* GIVEN MATERIAL:
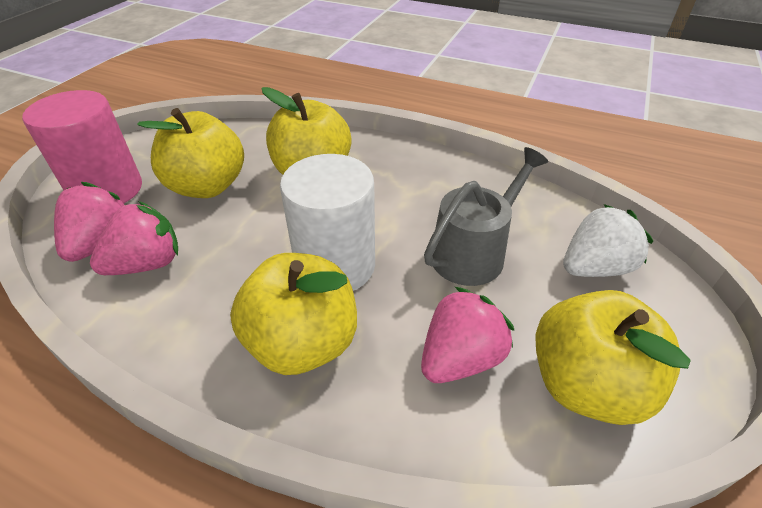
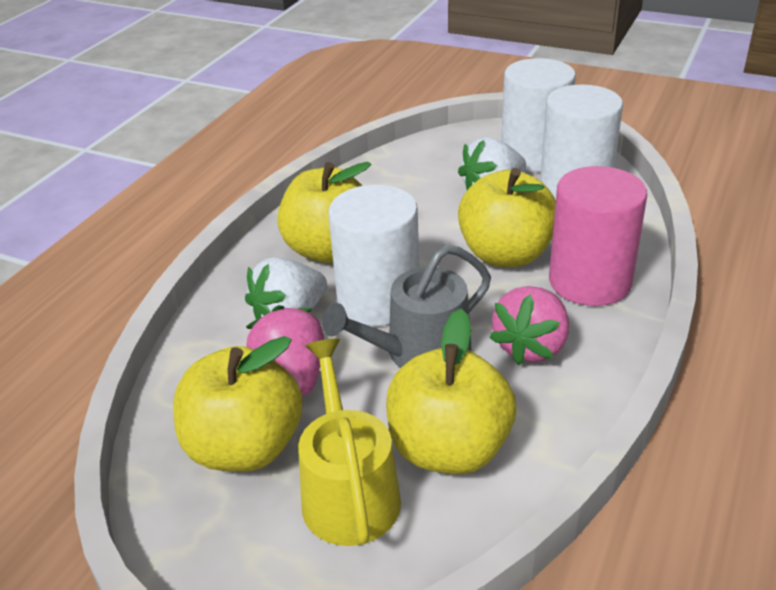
pink strawberry: 3 -> 2
white cylinder: 1 -> 3
white strawberry: 1 -> 2
yellow watering can: 0 -> 1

* EXERCISE PROMPT: Using the listing above, show each line with the word "strawberry" in it.

* YOUR RESPONSE:
pink strawberry: 3 -> 2
white strawberry: 1 -> 2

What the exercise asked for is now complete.